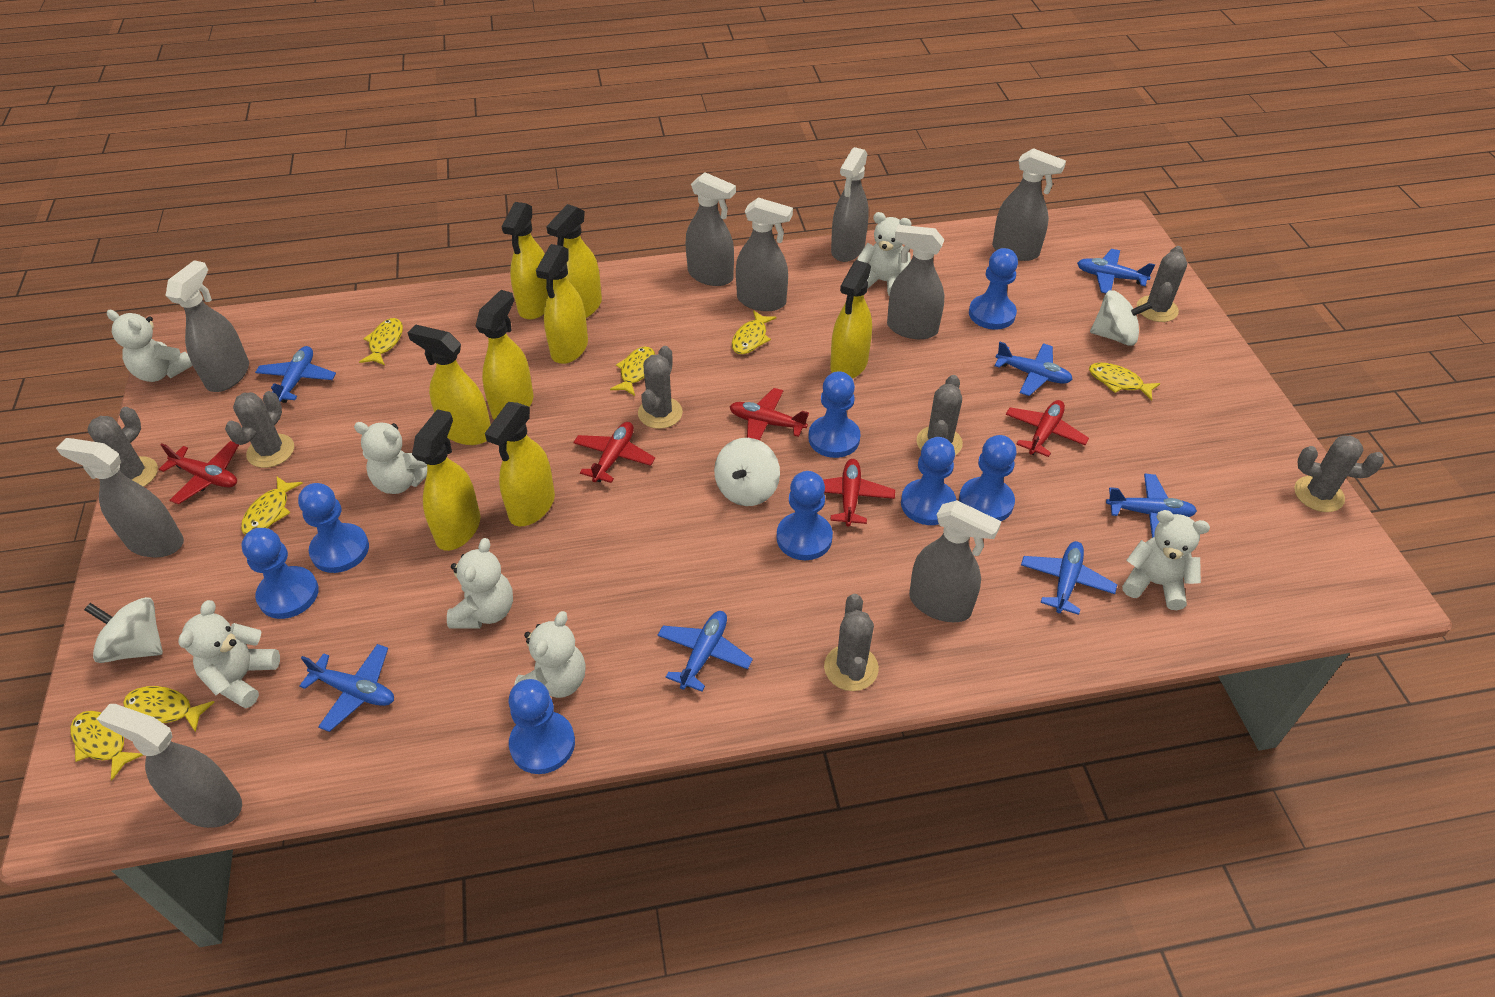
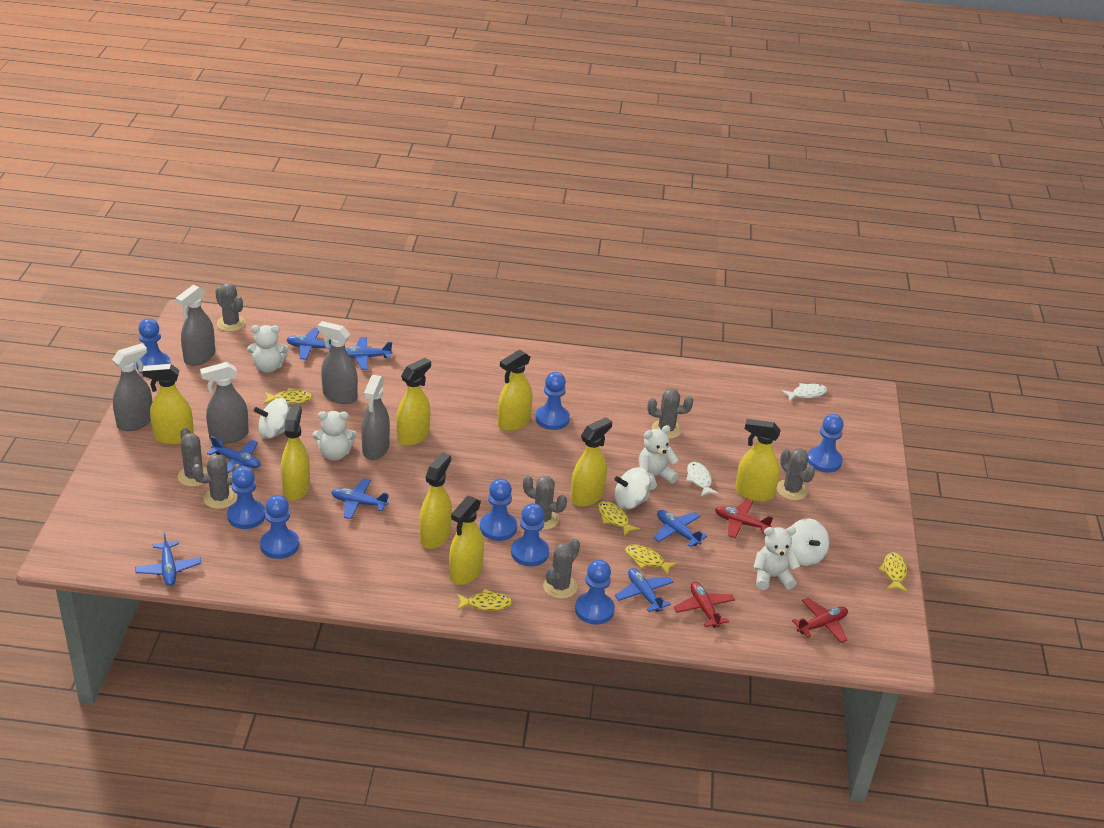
grey spray bottle: 9 -> 5
red plane: 5 -> 3
white fish: 0 -> 2
white teddy bear: 7 -> 4
yellow fish: 7 -> 5

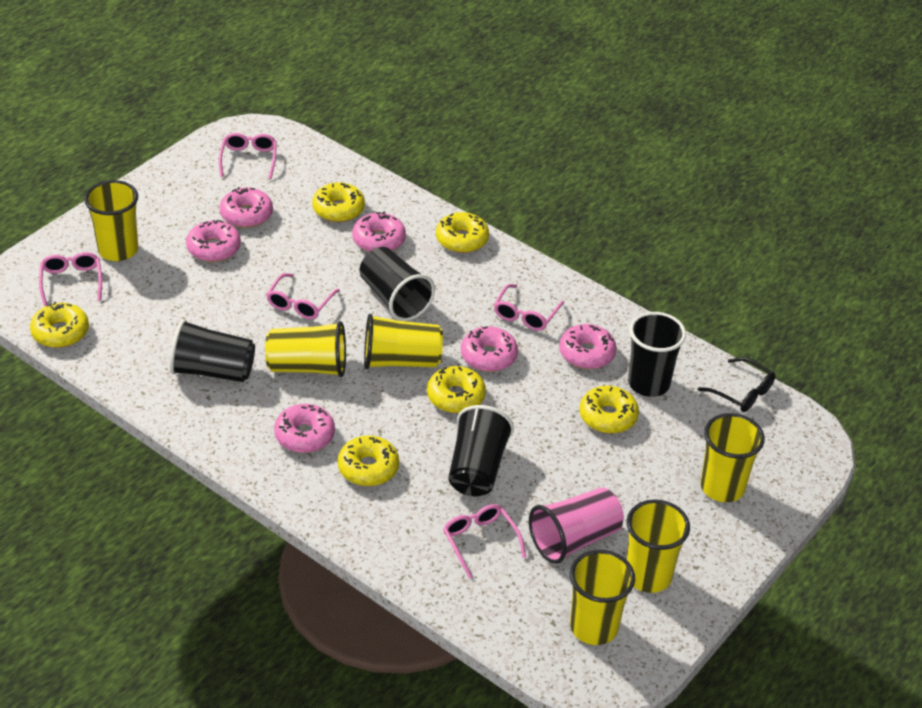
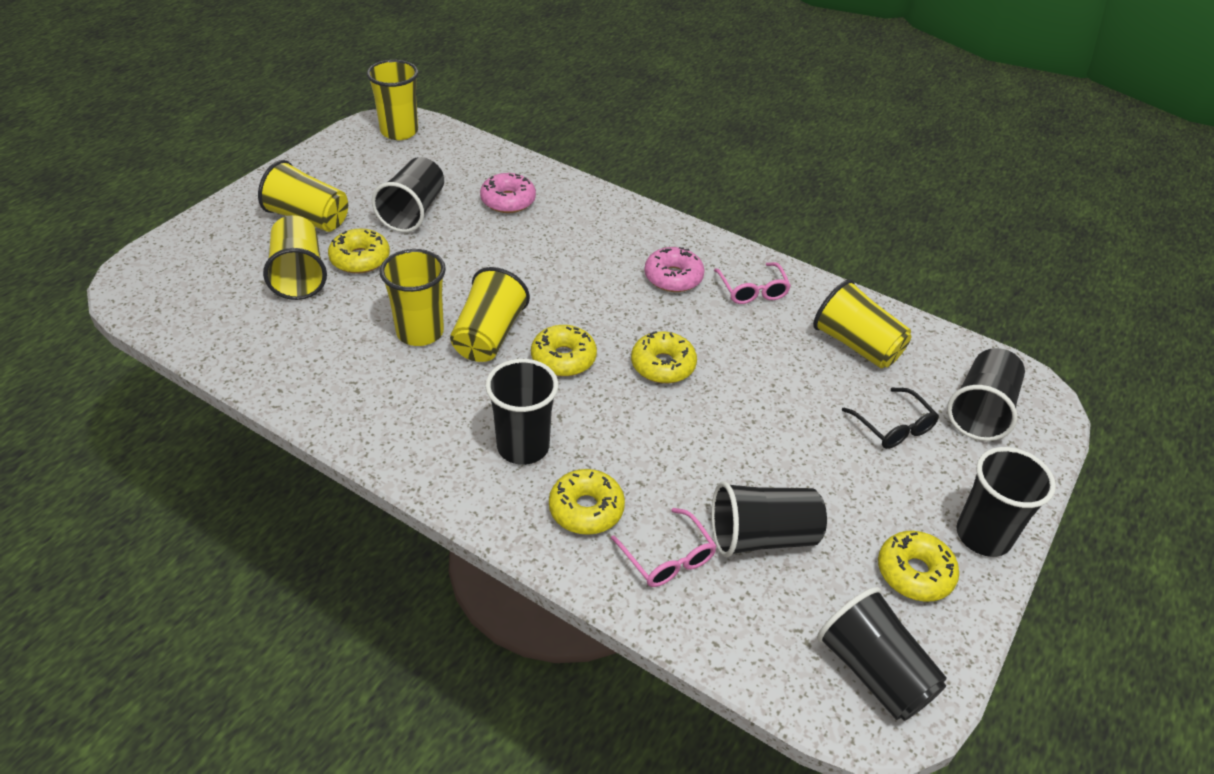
black cup: 4 -> 6
pink cup: 1 -> 0
pink donut: 6 -> 2
pink glasses: 5 -> 2
yellow donut: 6 -> 5

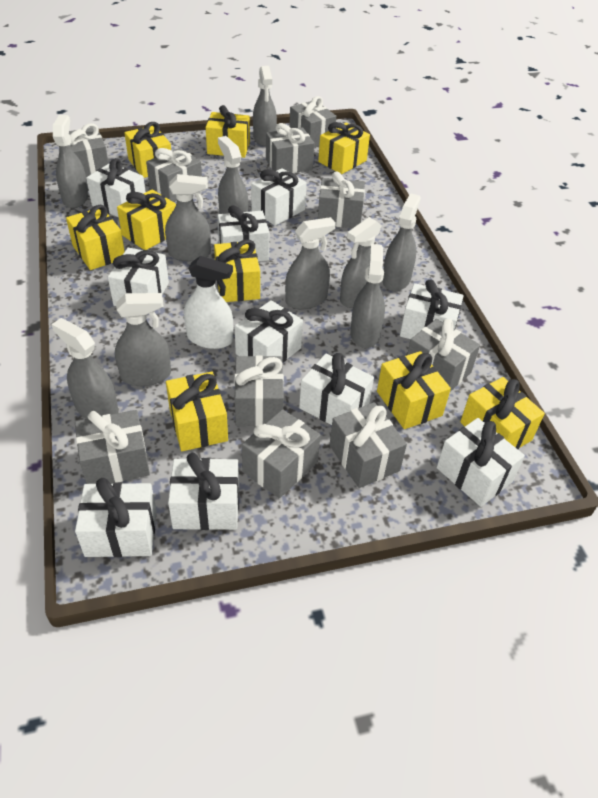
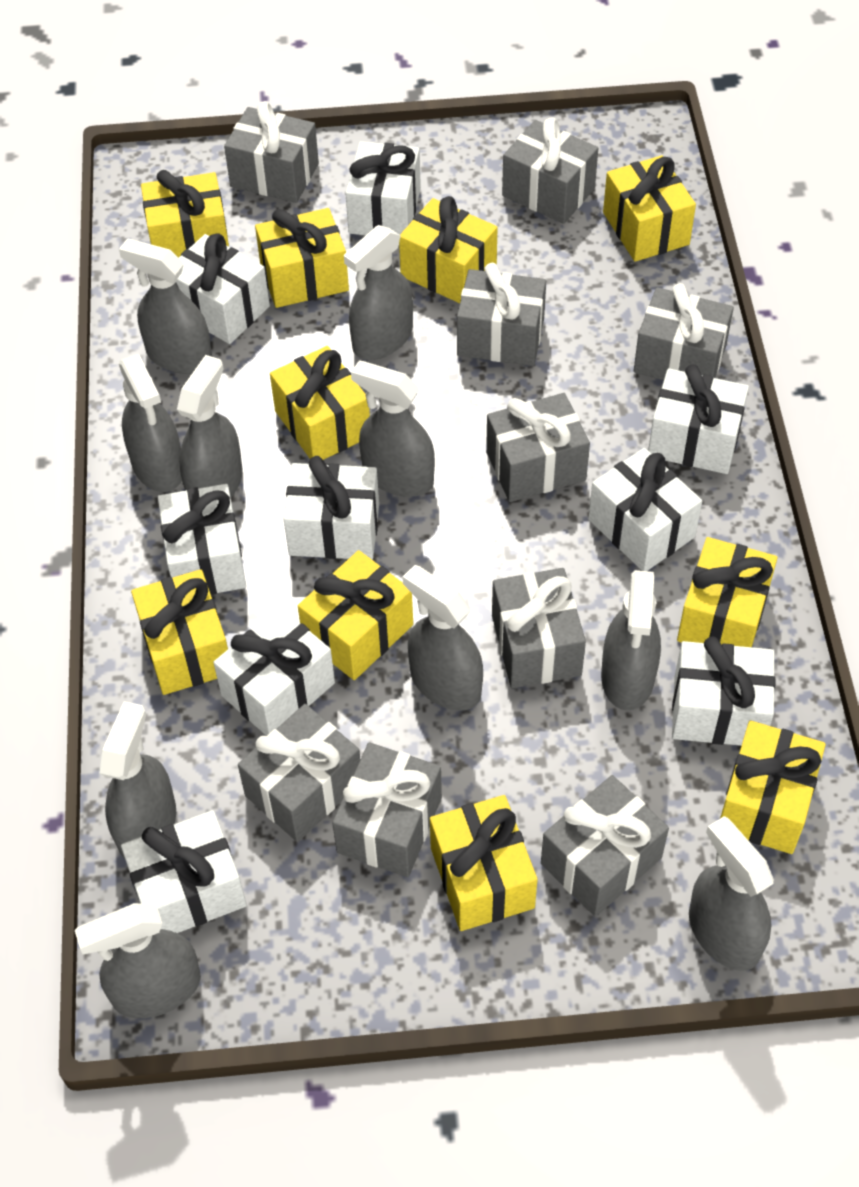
grey gift: 10 -> 9
white gift: 10 -> 9
white spray bottle: 1 -> 0
yellow gift: 9 -> 10

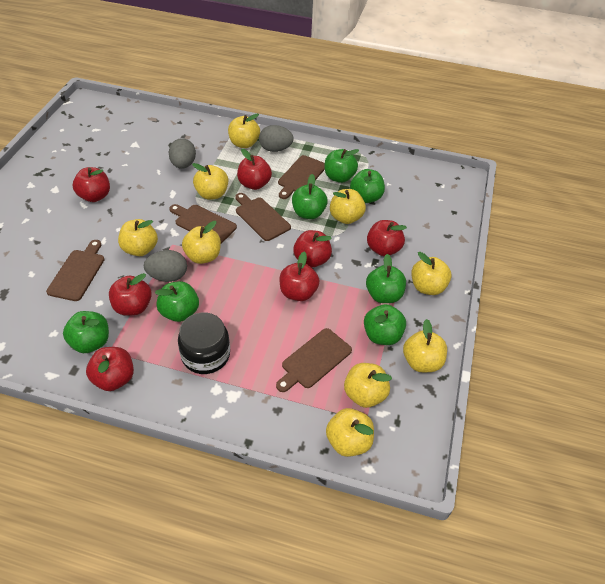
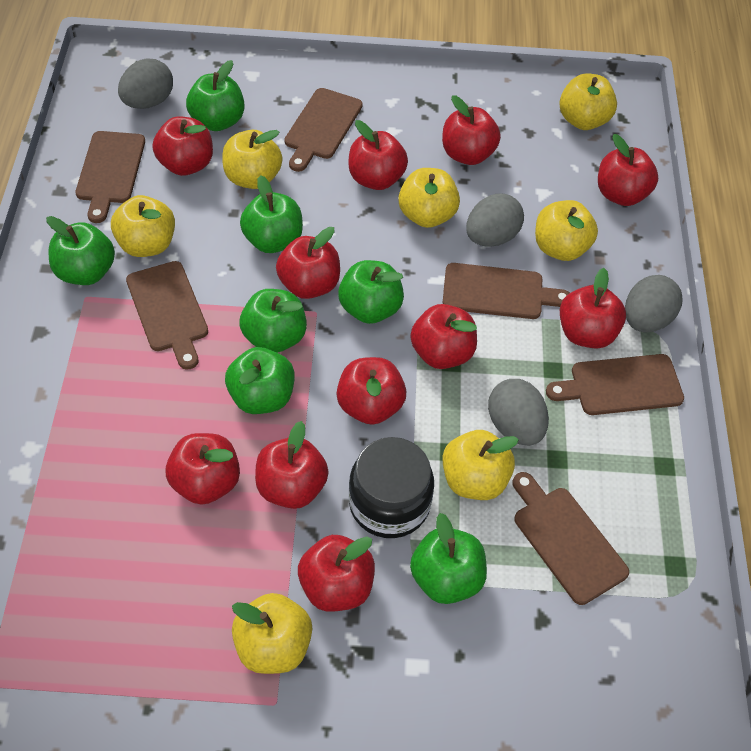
brown cutting board: 5 -> 6
grey egg: 3 -> 4
red apple: 7 -> 11
yellow apple: 9 -> 7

▸ TO DO: Your answer must be the lines from the one containing "brown cutting board: 5 -> 6" through the last line of the entries, copied exactly, with no other lines.

▸ RESPONSE TO THE TASK:
brown cutting board: 5 -> 6
grey egg: 3 -> 4
red apple: 7 -> 11
yellow apple: 9 -> 7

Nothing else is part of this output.